RECORDS FOR THE TASK START

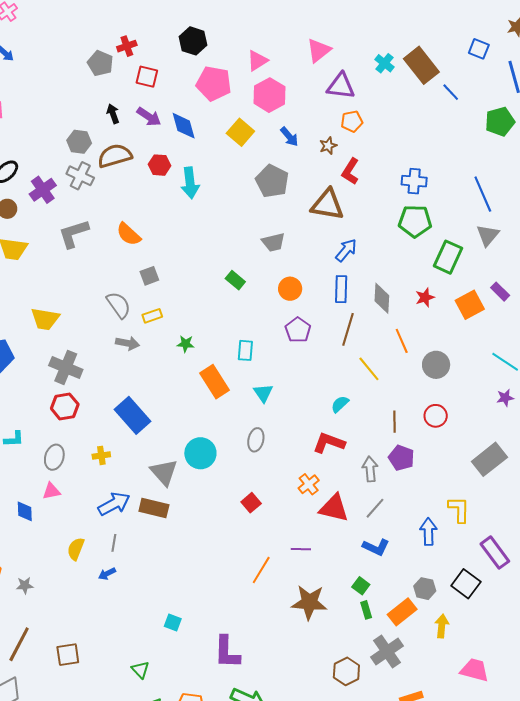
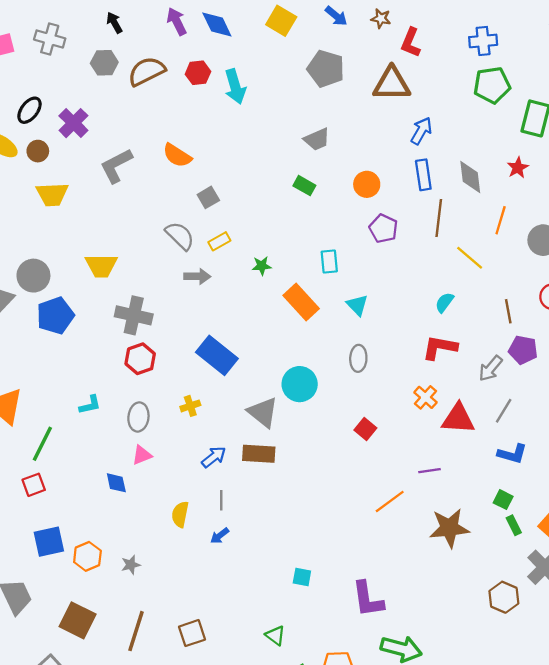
black arrow: (113, 114) -> (114, 23), moved
purple arrow: (149, 117) -> (177, 21), turned -140
brown star: (328, 146) -> (381, 19), turned -30
gray cross: (80, 176) -> (50, 39), moved
gray trapezoid: (273, 242) -> (317, 139), moved
orange line: (402, 341) -> (501, 220), turned 50
gray arrow: (370, 469) -> (491, 368), turned -125
blue arrow: (114, 504) -> (214, 457), size x0.7
orange line: (261, 570) -> (390, 502), turned 32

RECORDS FOR THE TASK END

TASK DESCRIPTION. Pictures aside, repeat every entry exactly as written.

WRITTEN RESPONSE.
black arrow: (113, 114) -> (114, 23), moved
purple arrow: (149, 117) -> (177, 21), turned -140
brown star: (328, 146) -> (381, 19), turned -30
gray cross: (80, 176) -> (50, 39), moved
gray trapezoid: (273, 242) -> (317, 139), moved
orange line: (402, 341) -> (501, 220), turned 50
gray arrow: (370, 469) -> (491, 368), turned -125
blue arrow: (114, 504) -> (214, 457), size x0.7
orange line: (261, 570) -> (390, 502), turned 32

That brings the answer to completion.